[Task description] One part of the entries below is wanted: the lines from the one containing "green vase: 7 -> 8" through the one containing "orange calculator: 1 -> 0". Write those out exactly and nothing else.

─── Source information

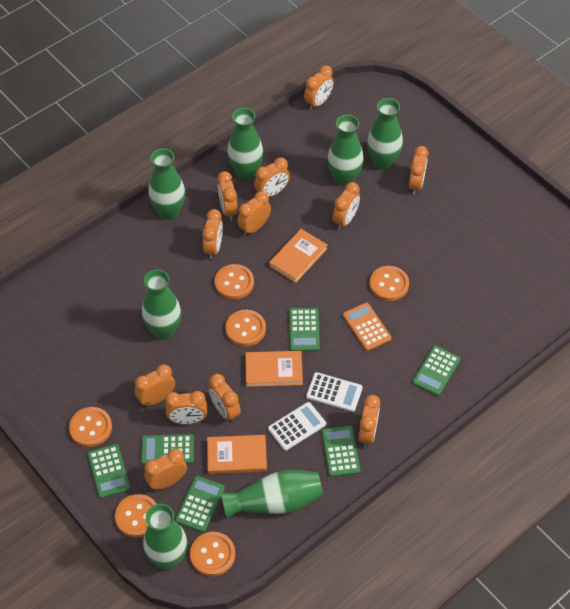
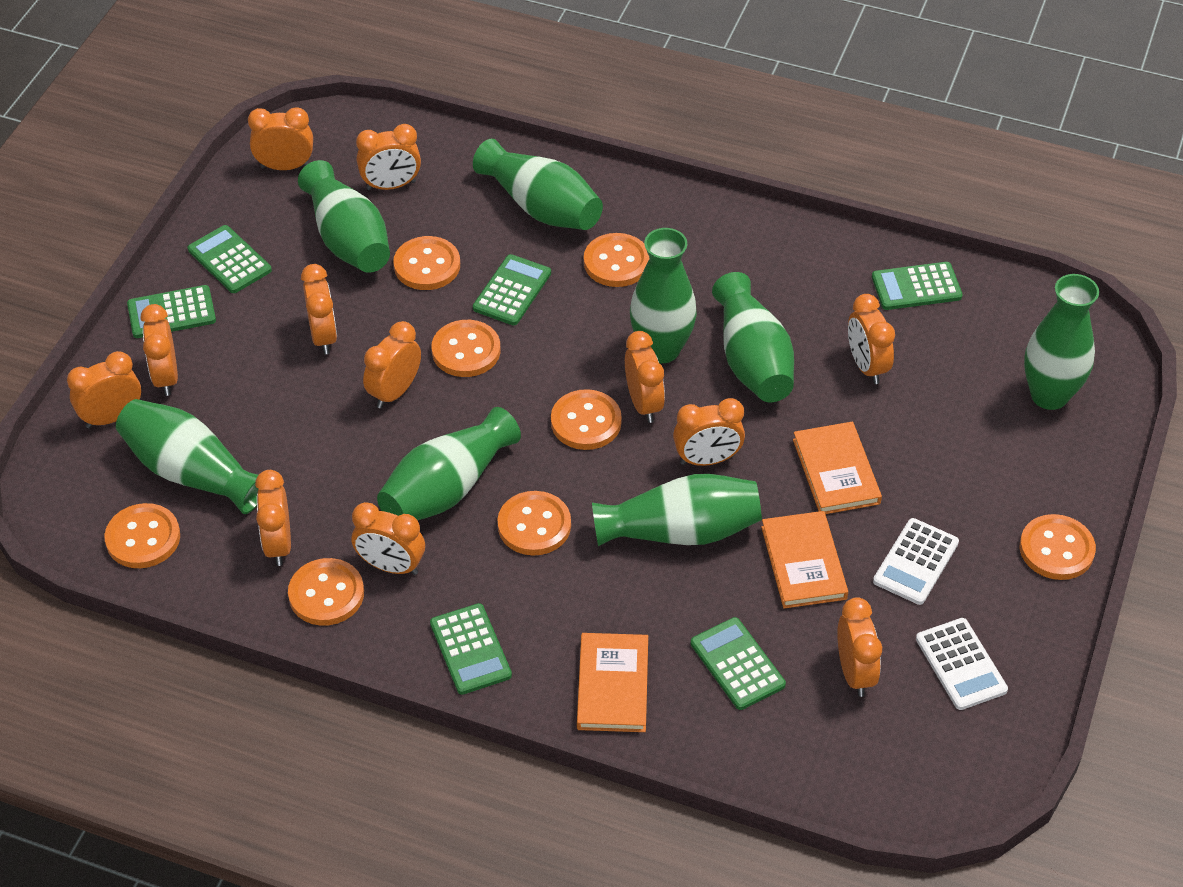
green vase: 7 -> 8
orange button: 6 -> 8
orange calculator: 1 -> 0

──────
─── Source information

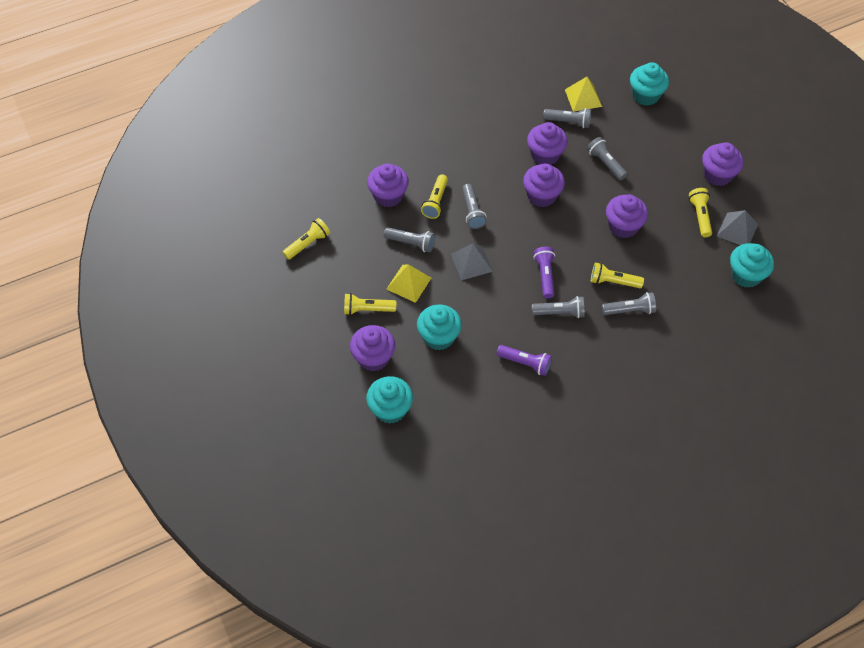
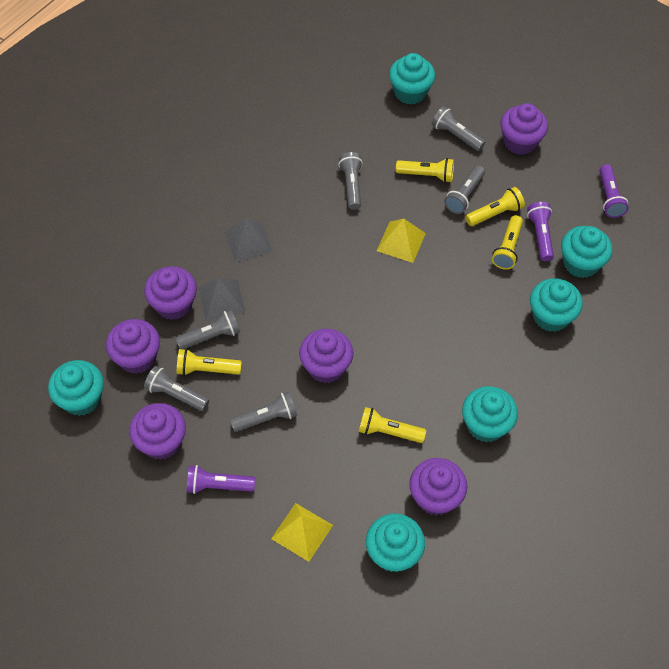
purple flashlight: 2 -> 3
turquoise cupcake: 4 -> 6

──────

[Exercise solution]
green vase: 7 -> 8
orange button: 6 -> 8
orange calculator: 1 -> 0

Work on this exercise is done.